(Task material):
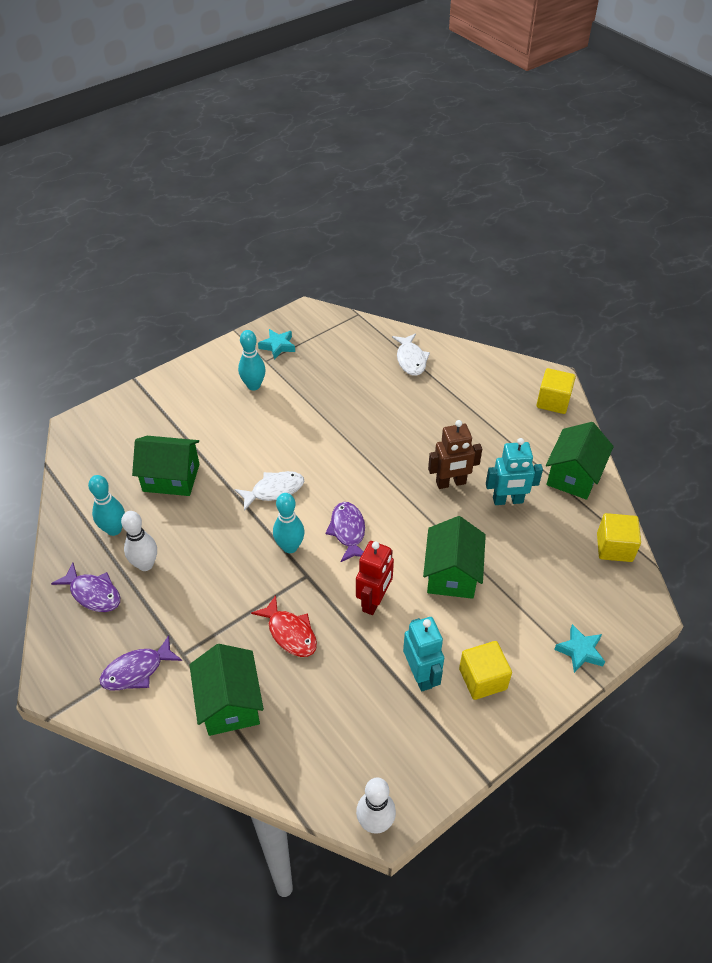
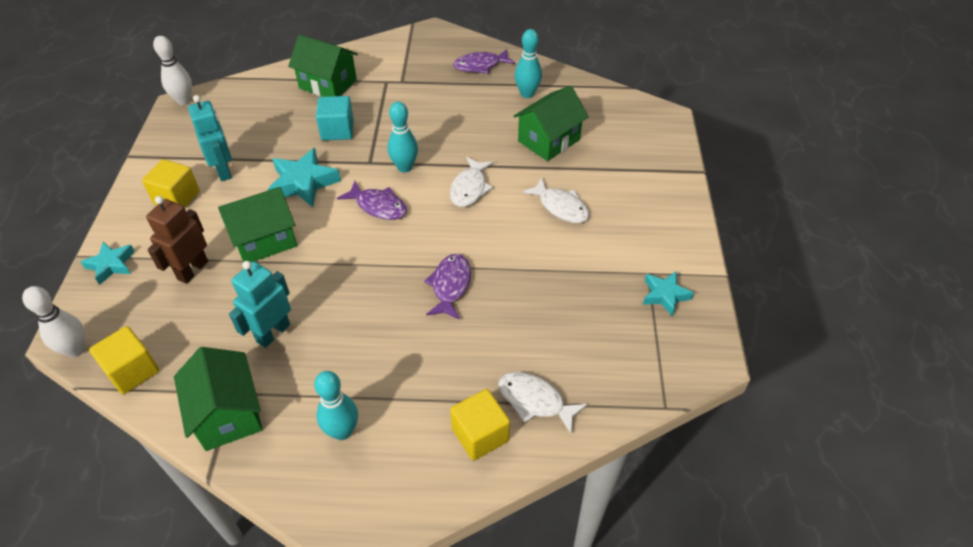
camera: 130 degrees right, 0 degrees up
(137, 670) = (399, 60): purple fish -> purple fish (450, 286)
(145, 564) = (477, 95): white bowling pin -> white bowling pin (76, 350)
(244, 430) = (560, 207): none -> white fish
(253, 385) = (616, 243): turquoise bowling pin -> turquoise bowling pin (342, 431)
(290, 633) = (337, 130): red fish -> turquoise cube
(374, 601) = (303, 183): red robot -> turquoise star
(421, 675) = (224, 170): turquoise robot -> turquoise robot turned 135 degrees counterclockwise
(451, 483) = (341, 306): brown robot -> brown robot (192, 270)
(452, 574) = (264, 240): green house -> green house turned 75 degrees counterclockwise
(553, 401) = (328, 494): yellow cube -> yellow cube (480, 435)

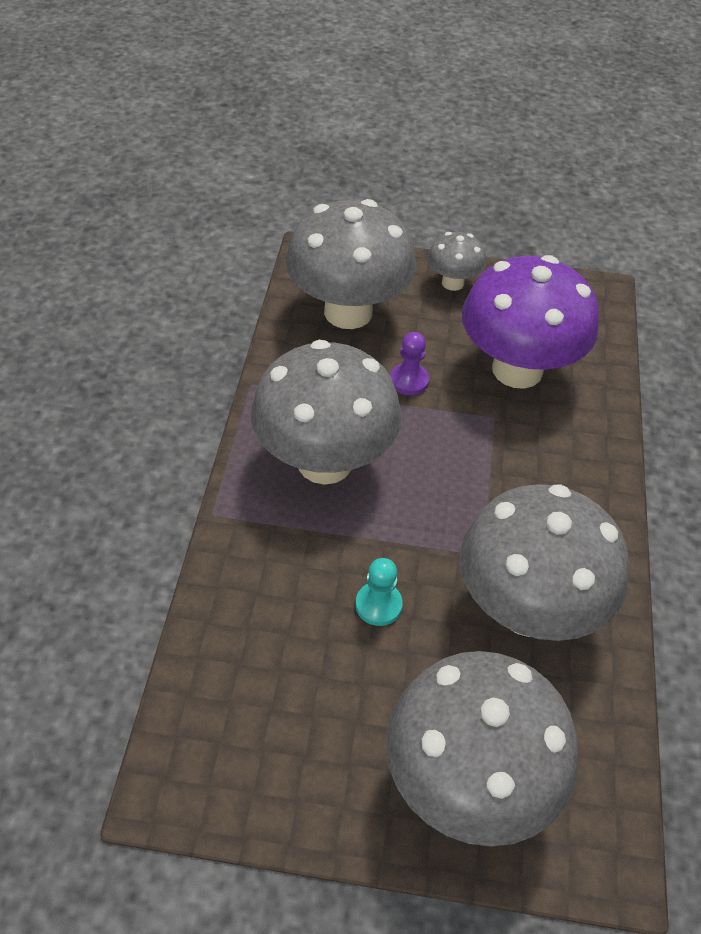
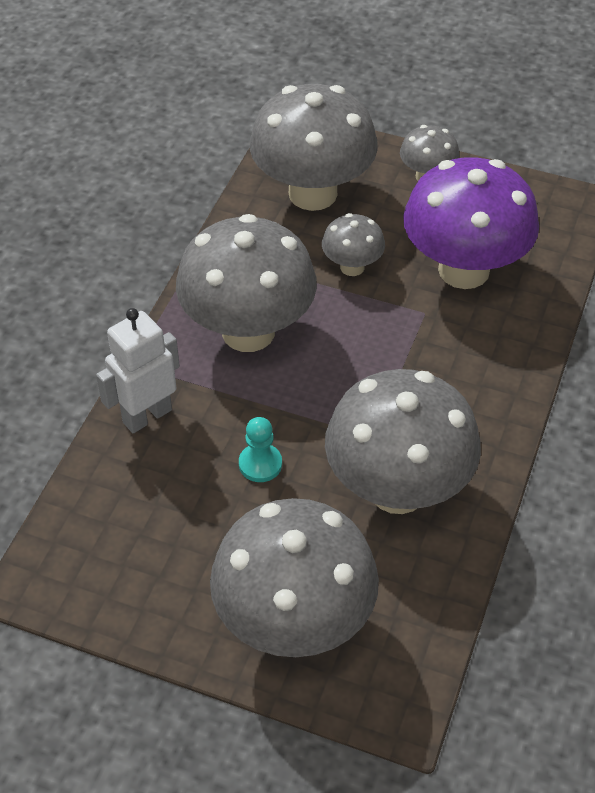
camera: 15 degrees right, 0 degrees up
(243, 570) = (147, 416): none -> white robot
(409, 380) = (352, 267): purple pawn -> grey mushroom

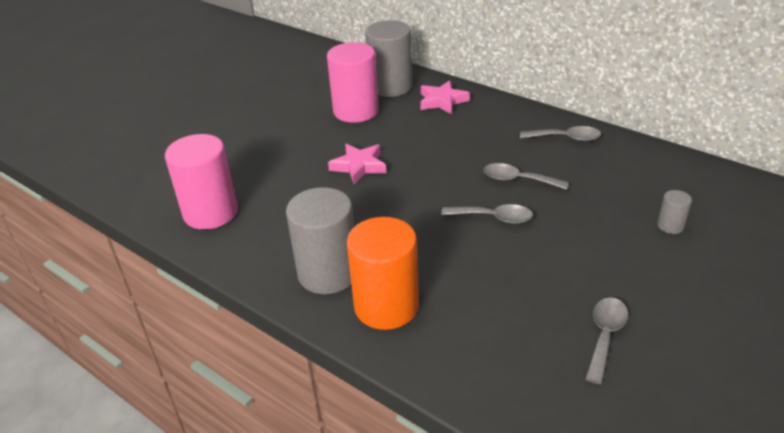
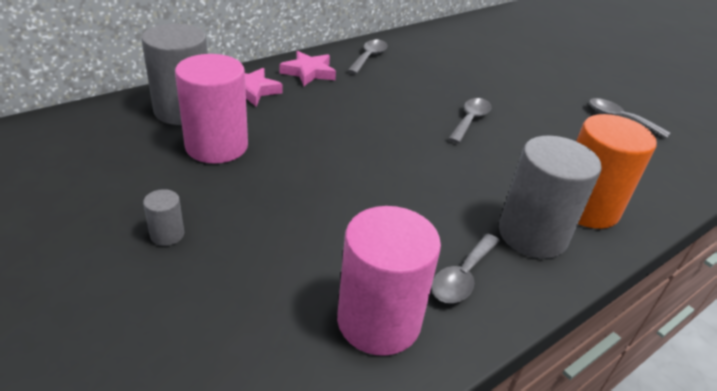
camera: 80 degrees left, 0 degrees up
(359, 166) = (342, 171): pink star -> pink star (309, 72)
(518, 180) = (419, 94): grey spoon -> grey spoon (462, 277)
(670, 226) = (504, 60): grey cylinder -> grey cylinder (167, 234)

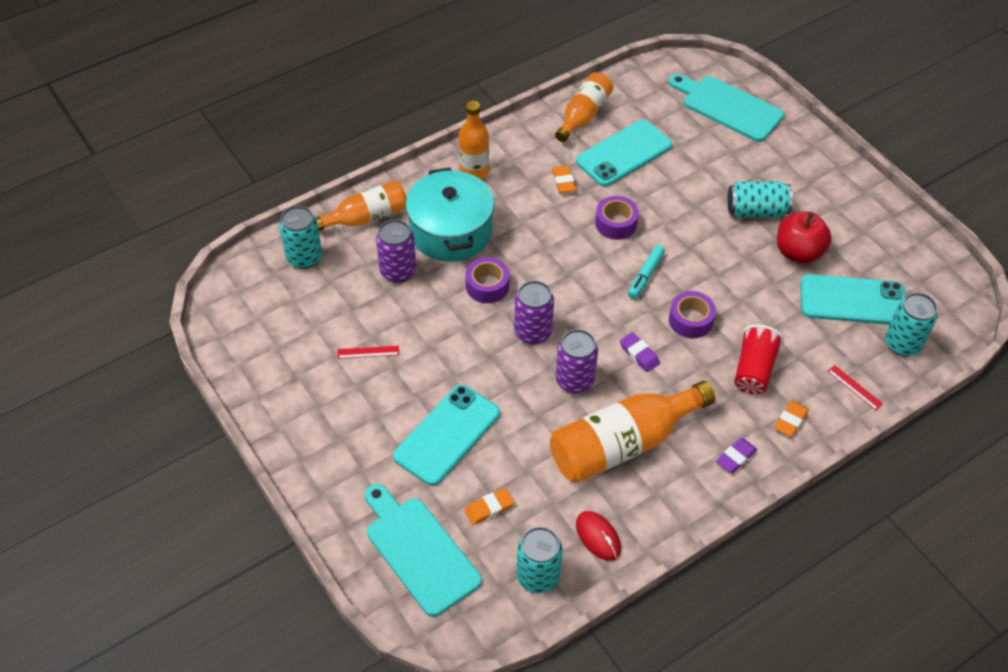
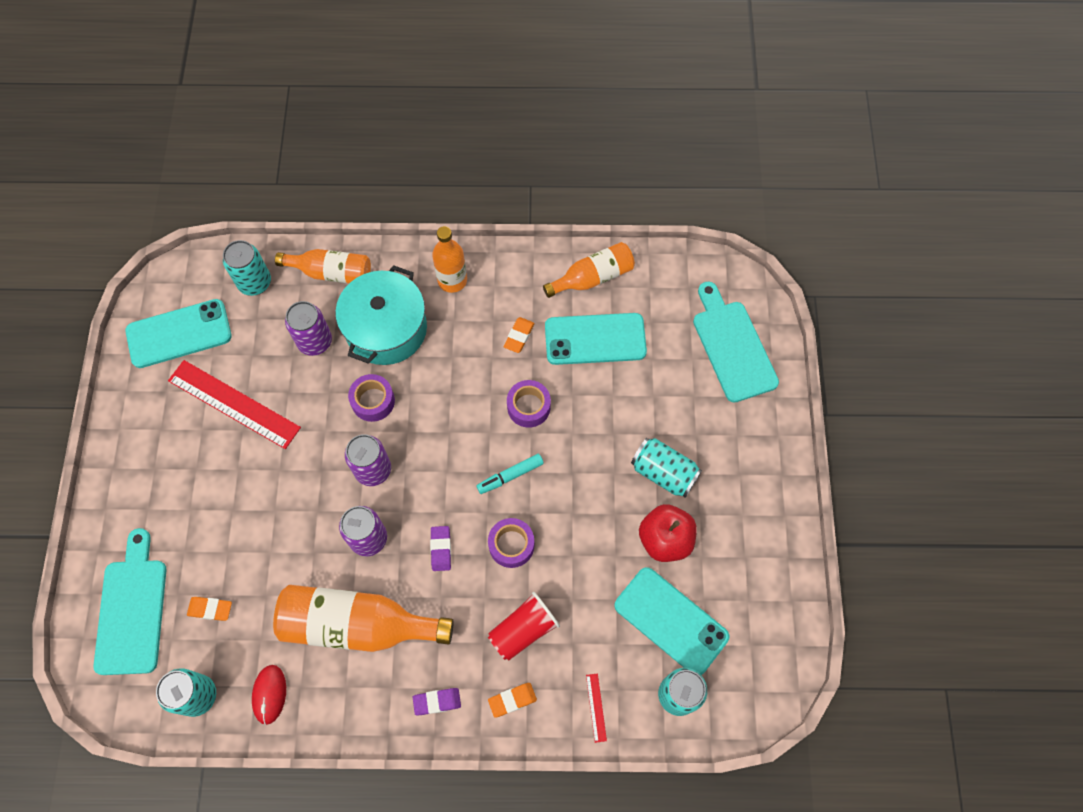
camera: 35 degrees right, 15 degrees up
(368, 352) = (234, 404): red ruler -> red ruler, size x2.48
(447, 435) = (232, 521): turquoise phone -> turquoise phone (179, 334)

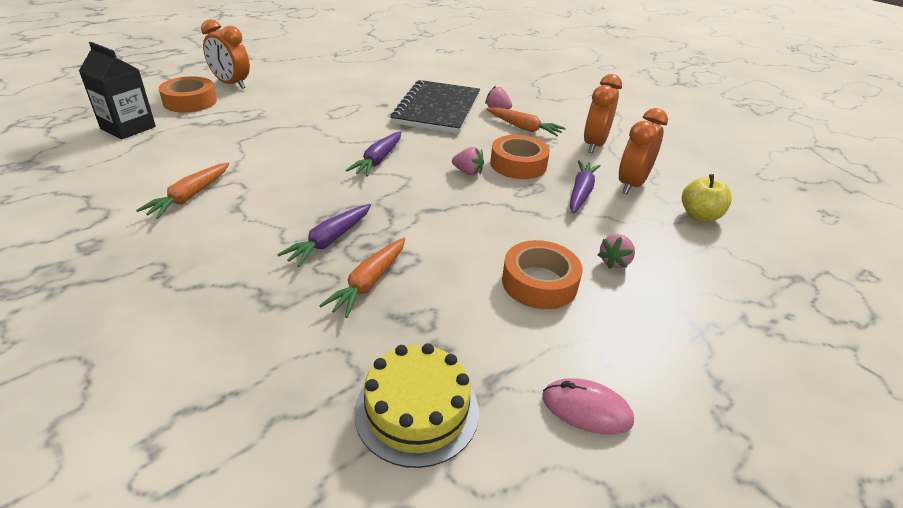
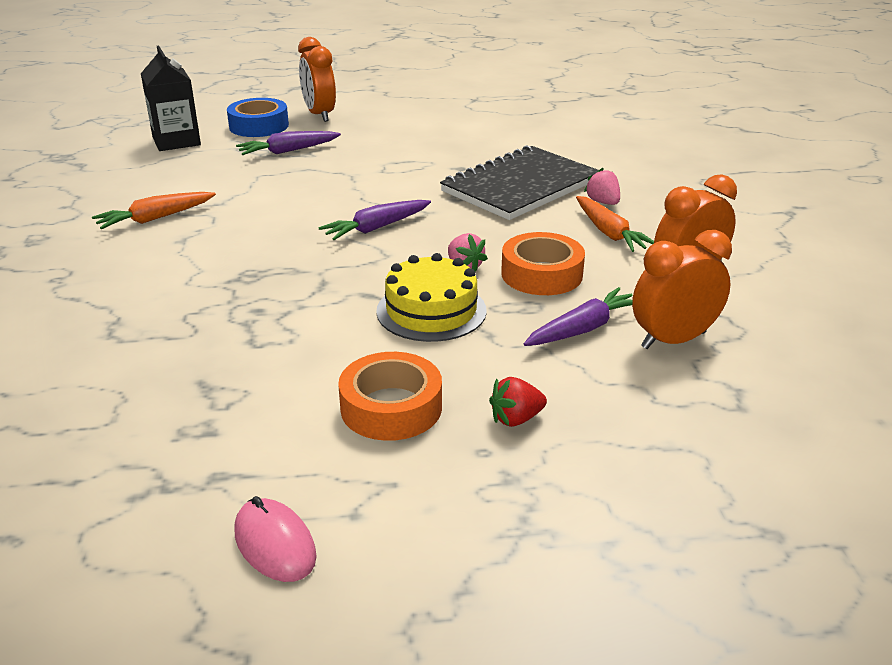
camera: 35 degrees right, 5 degrees down
(190, 101) = (259, 126): orange tape -> blue tape
(329, 240) = (228, 295): purple carrot -> purple carrot (288, 151)
(369, 283) = (216, 345): orange carrot -> none
(417, 410) = (120, 471): yellow cake -> yellow cake (431, 311)
(614, 262) = (516, 419): pink strawberry -> red strawberry
(699, 216) = (725, 408): yellow apple -> none

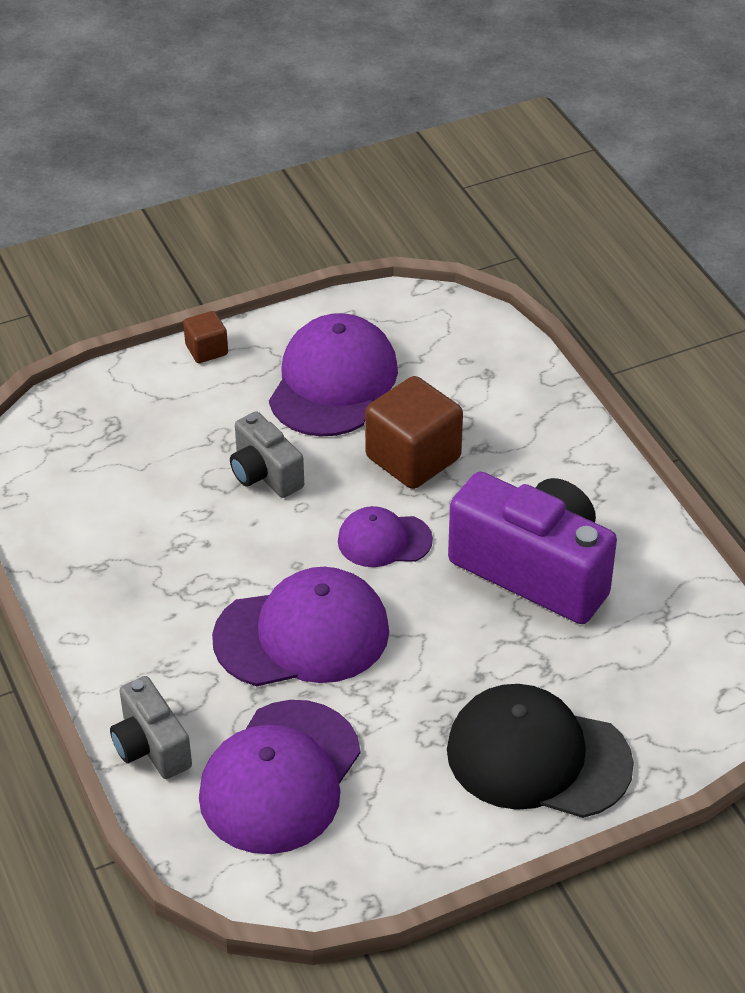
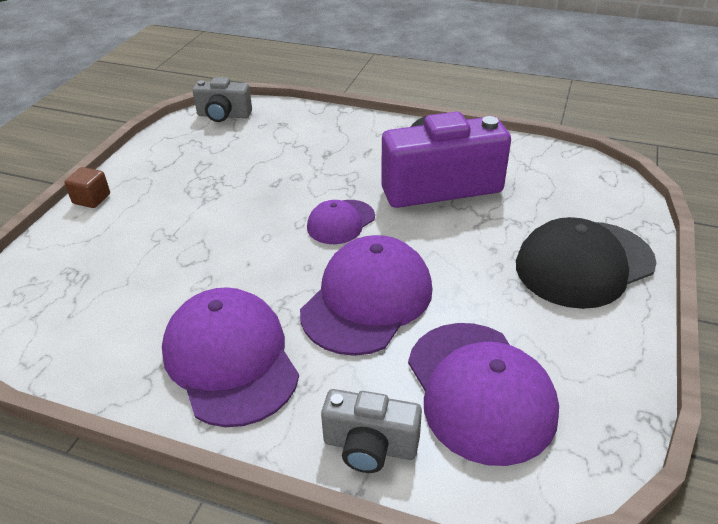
camera: 45 degrees left, 5 degrees down
(265, 474) = (219, 235): grey camera -> grey camera (224, 115)
(333, 382) = (199, 171): purple cap -> purple cap (230, 359)
(413, 458) = (298, 177): brown cube -> none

(Work to be completed): The lines wanted are those from the one with "(333, 382) = (199, 171): purple" through the last line of the records, repeated exactly and with both ends included.

(Exercise solution):
(333, 382) = (199, 171): purple cap -> purple cap (230, 359)
(413, 458) = (298, 177): brown cube -> none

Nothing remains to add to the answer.